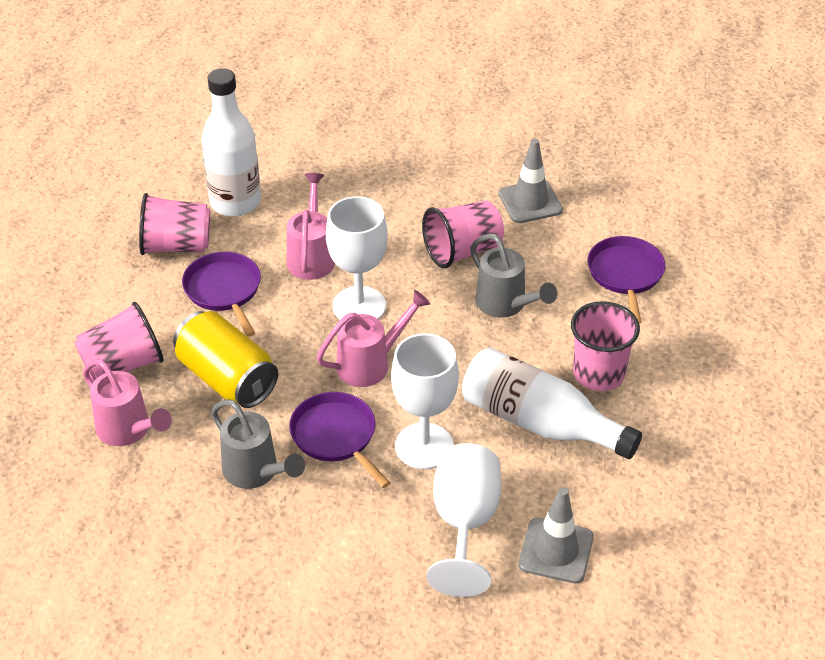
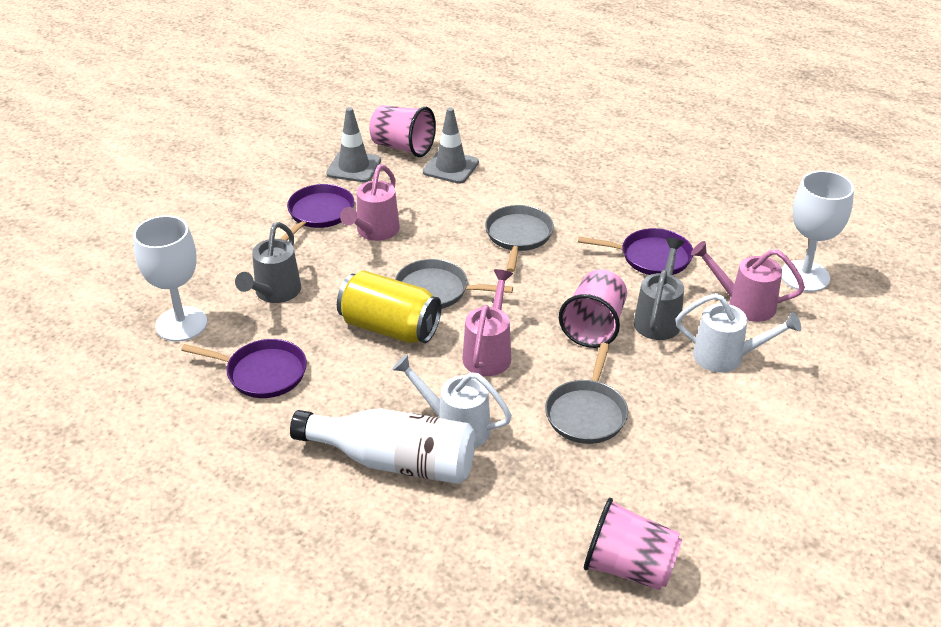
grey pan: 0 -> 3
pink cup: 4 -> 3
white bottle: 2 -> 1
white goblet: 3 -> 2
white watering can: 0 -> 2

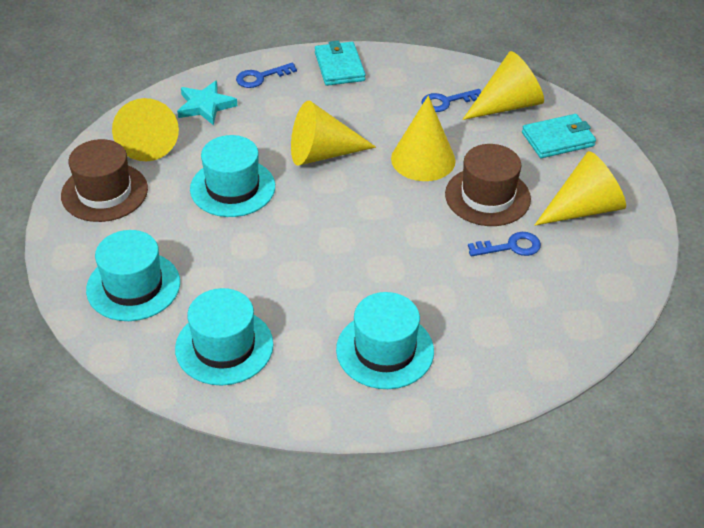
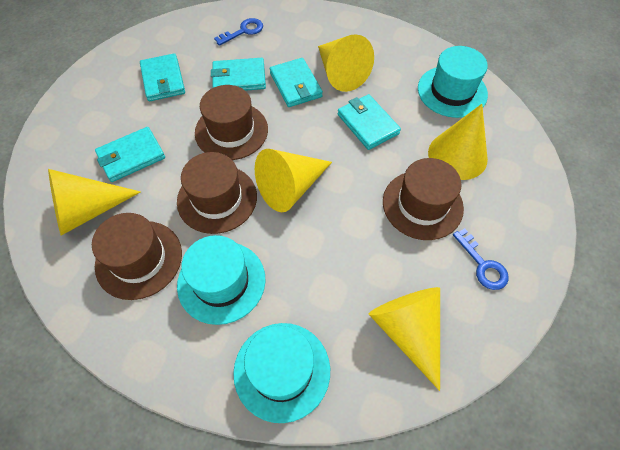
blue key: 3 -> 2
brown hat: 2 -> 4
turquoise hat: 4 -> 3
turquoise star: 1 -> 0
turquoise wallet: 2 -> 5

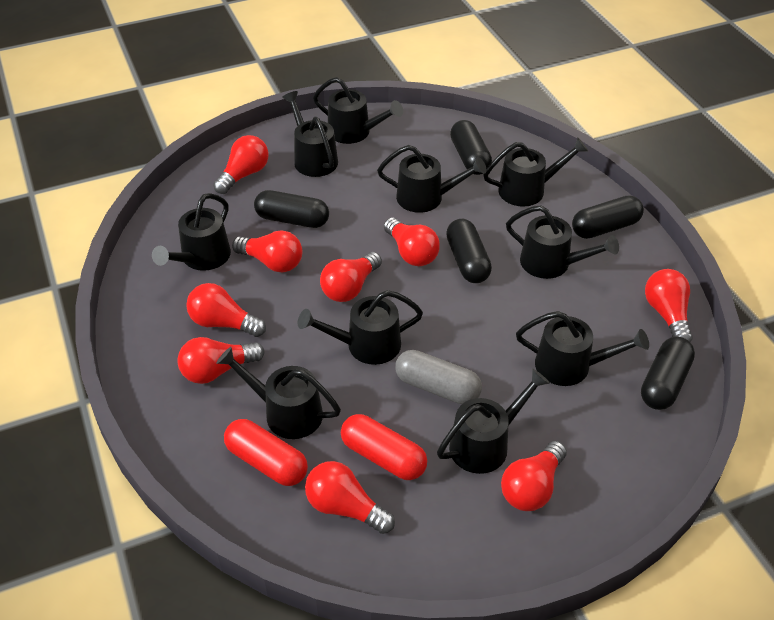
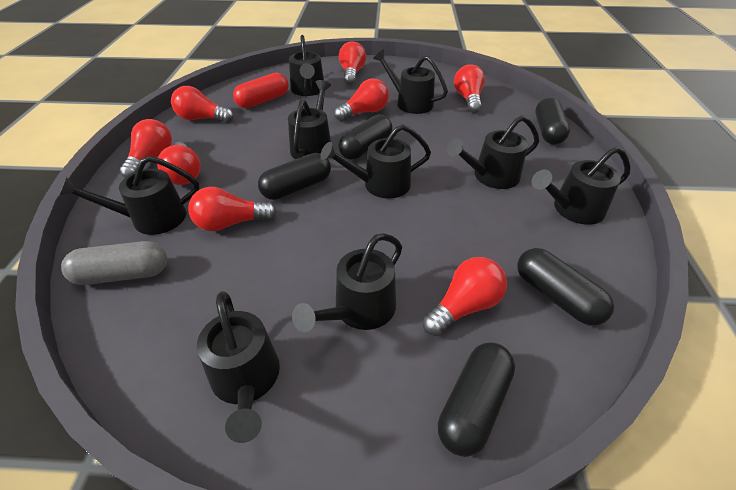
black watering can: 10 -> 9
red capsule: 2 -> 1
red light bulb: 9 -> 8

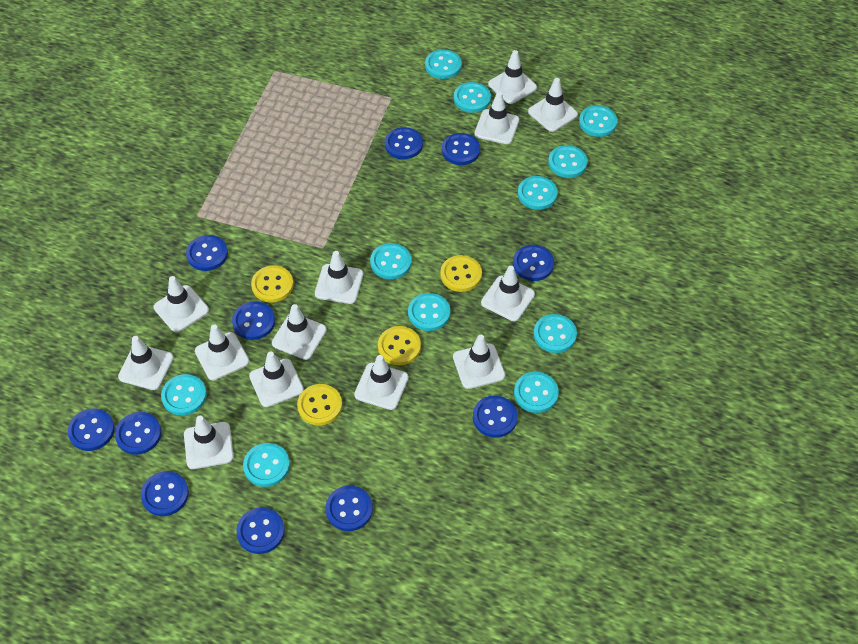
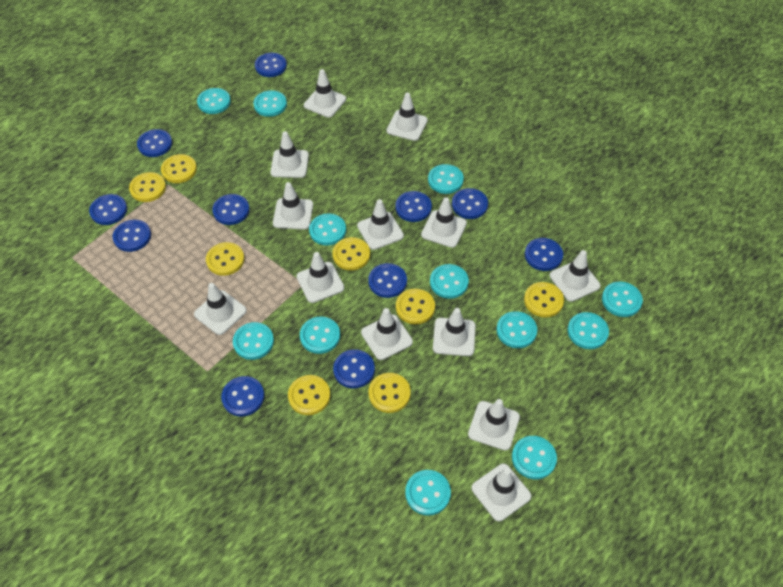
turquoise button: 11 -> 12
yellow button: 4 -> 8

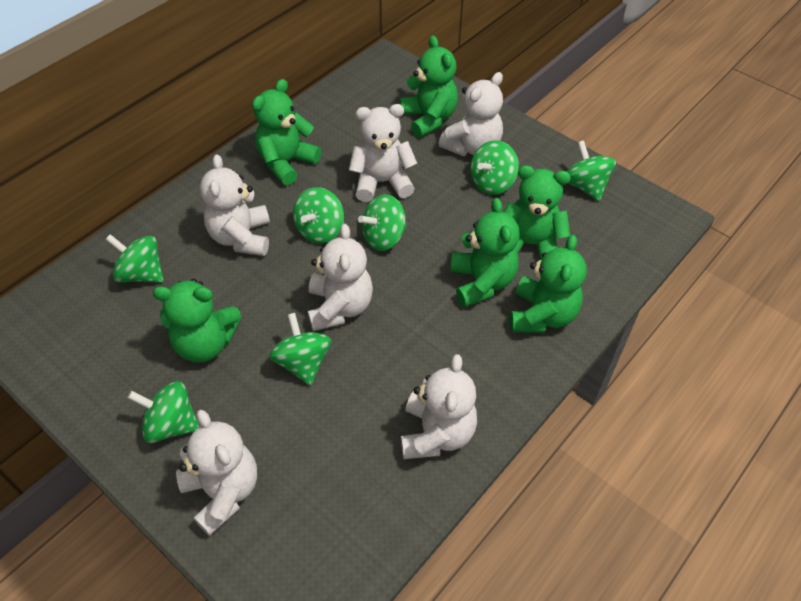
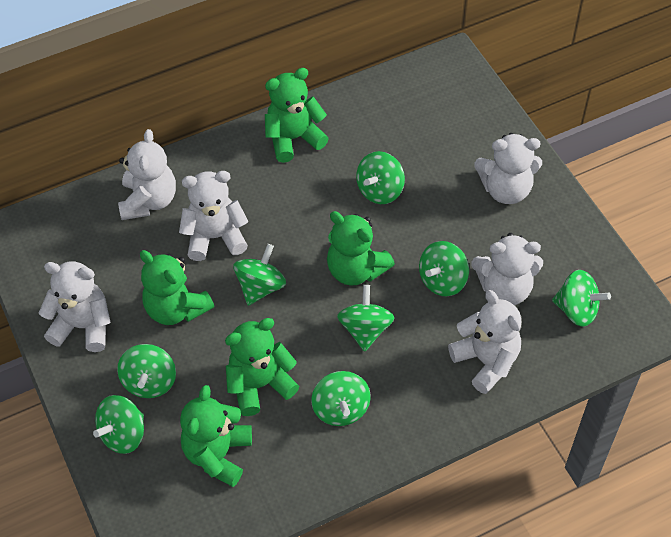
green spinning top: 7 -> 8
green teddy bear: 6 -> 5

→ Exercise objective:
Across all the records, find the lines containing the word "white" and reproduce each one.

→ Response to this task:
white bottle: 2 -> 1
white goblet: 3 -> 2
white watering can: 0 -> 2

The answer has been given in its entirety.